→ **Given records**
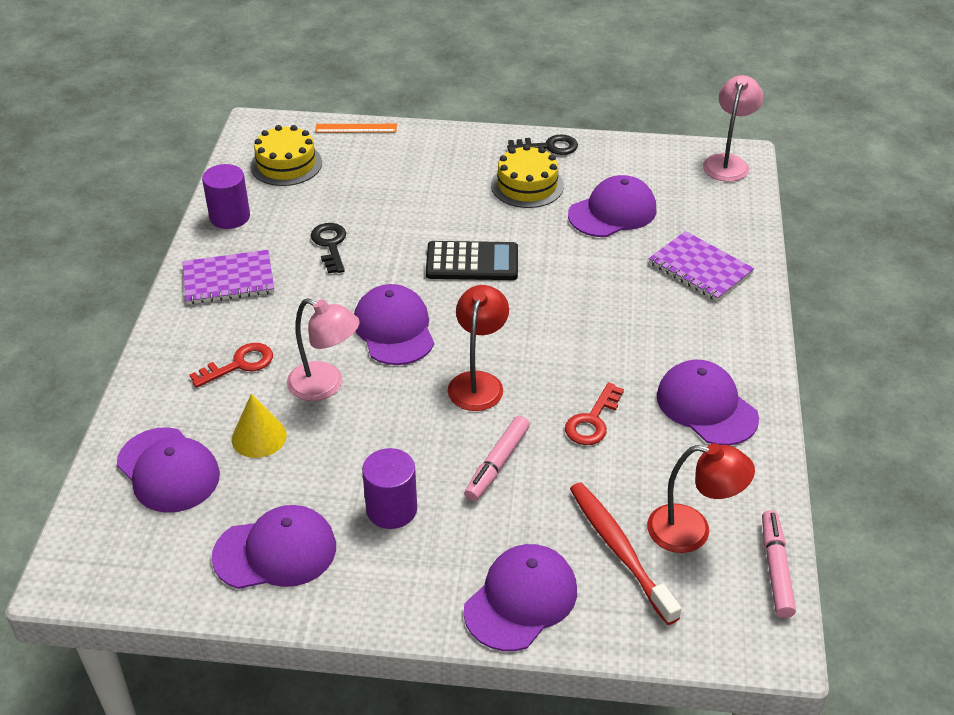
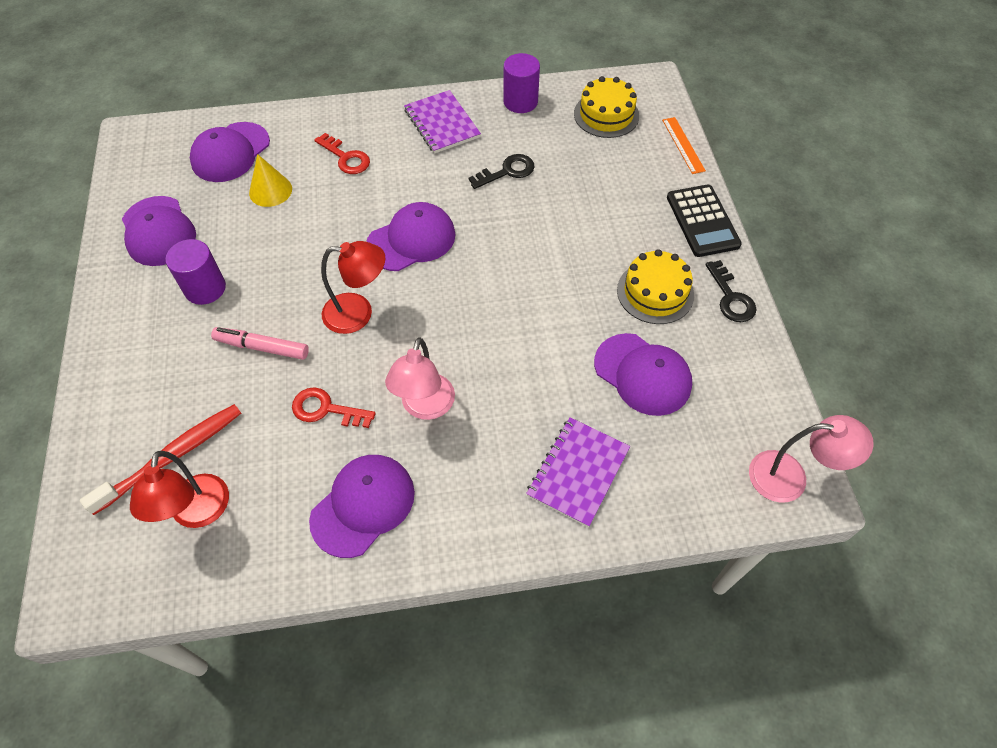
camera: 75 degrees right, 15 degrees up
(325, 386) = (333, 214): pink lamp -> pink lamp (425, 407)
(472, 262) = (518, 274): black calculator -> black calculator (702, 221)
(521, 600) = (116, 394): purple cap -> none
(776, 568) = (156, 594): pink marker -> none

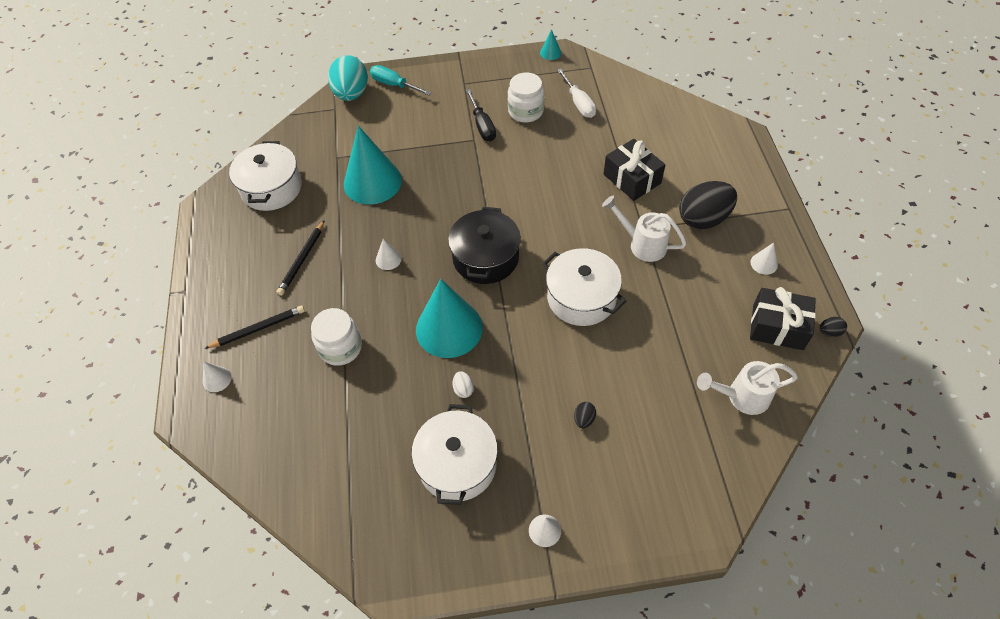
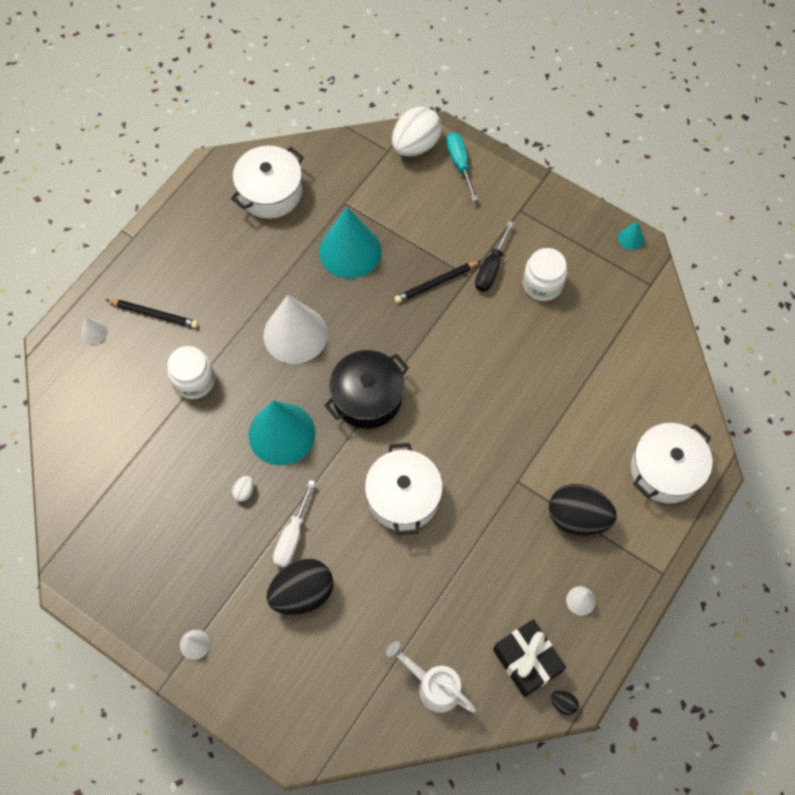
camera: 40 degrees right, 10 degrees up
(302, 260) = (234, 280): black pencil -> black pencil (436, 283)
(351, 94) = (415, 145): turquoise egg -> white egg
(388, 259) = (295, 334): white cone -> white cone, size x2.41
(457, 464) = (186, 544): white pot -> white pot (665, 470)
(578, 103) = (598, 313): white screwdriver -> white screwdriver (292, 535)
(584, 419) = (302, 593): black egg -> black egg, size x2.45
(632, 179) = (560, 428): black gift -> none
(642, 244) = (501, 494): white watering can -> none

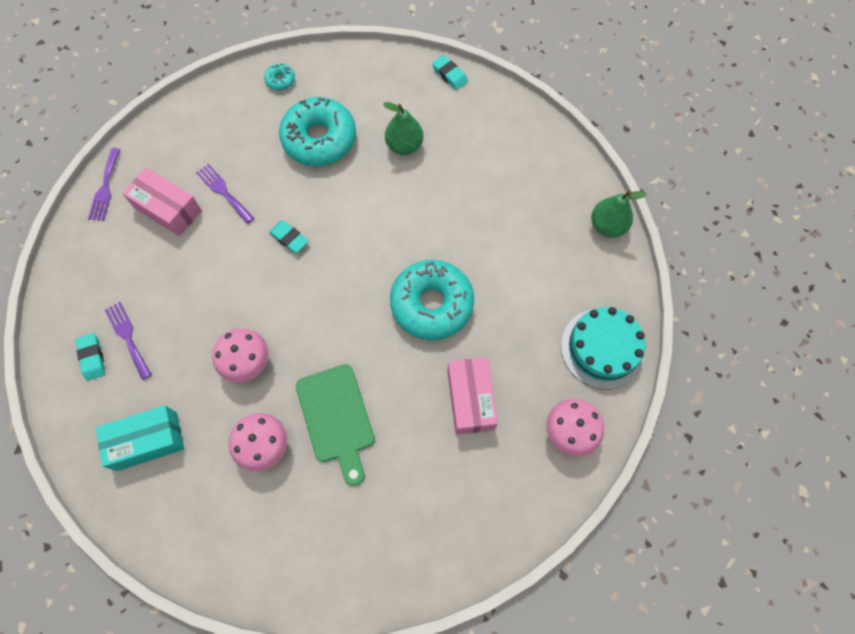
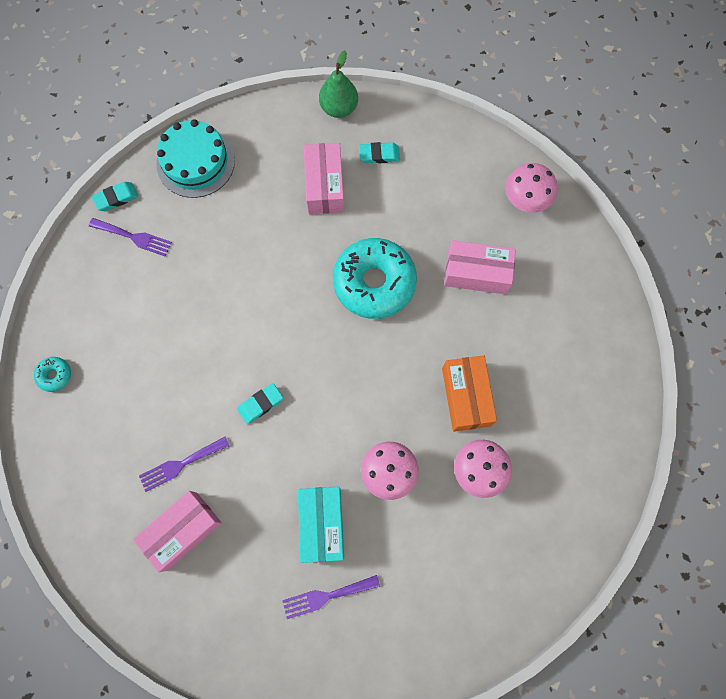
camera: 75 degrees left, 5 degrees up
(92, 357) = (340, 639): turquoise eraser -> turquoise eraser (379, 155)
(105, 188) = (129, 602): purple fork -> purple fork (134, 237)
(147, 441) = (446, 589): turquoise box -> turquoise box (322, 524)
(319, 139) = (149, 348): turquoise donut -> none
(336, 418) = (466, 397): green cutting board -> orange box
(404, 146) = (188, 264): green pear -> none
(518, 235) = (324, 186): none -> pink box
(602, 348) = (456, 150): turquoise cake -> turquoise cake (195, 162)

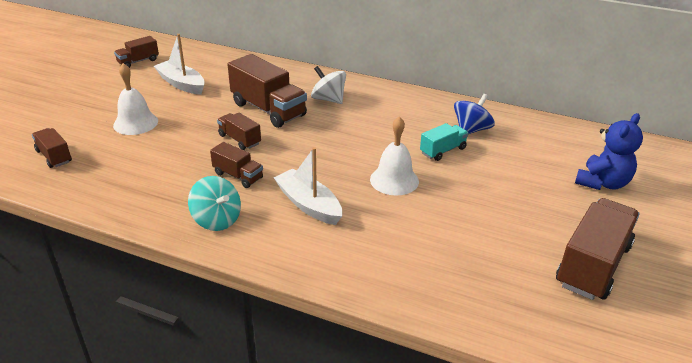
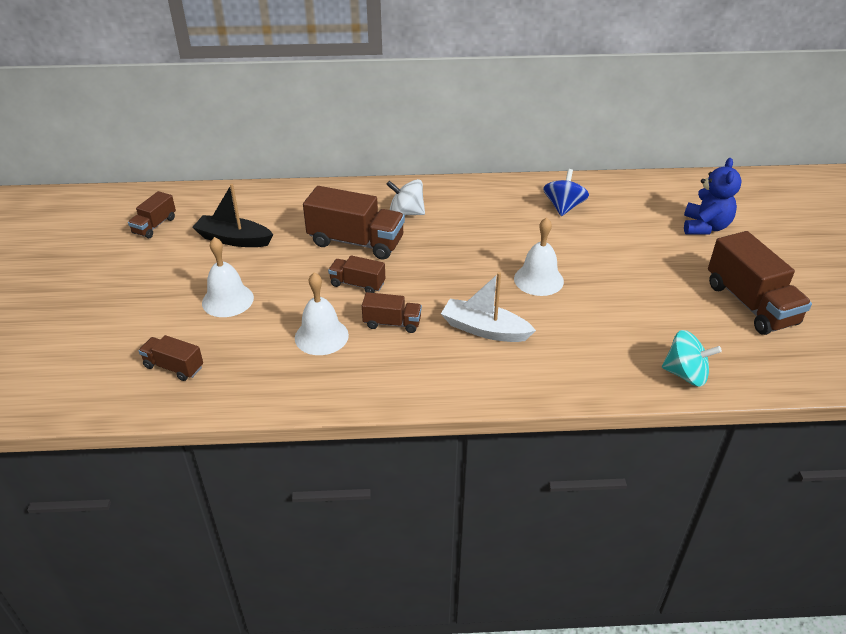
camera: 25 degrees left, 5 degrees up
(175, 168) = (321, 336): none -> white bell
(181, 84) = (233, 239): white boat -> black boat
(217, 220) = (414, 374): turquoise spinning top -> turquoise spinning top (685, 374)
(443, 151) = (556, 236): turquoise truck -> none
(593, 265) = (750, 304): brown truck -> brown truck turned 150 degrees clockwise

→ **Exercise brief**
Starting at the top of the listing above, please restate word for word each line up to and including the one that holds "(351, 94) = (415, 145): turquoise", omitting every image.

→ **Answer to this task**
camera: 75 degrees right, 15 degrees up
(325, 386) = (333, 214): pink lamp -> pink lamp (425, 407)
(472, 262) = (518, 274): black calculator -> black calculator (702, 221)
(521, 600) = (116, 394): purple cap -> none
(776, 568) = (156, 594): pink marker -> none

camera: 40 degrees right, 10 degrees up
(302, 260) = (234, 280): black pencil -> black pencil (436, 283)
(351, 94) = (415, 145): turquoise egg -> white egg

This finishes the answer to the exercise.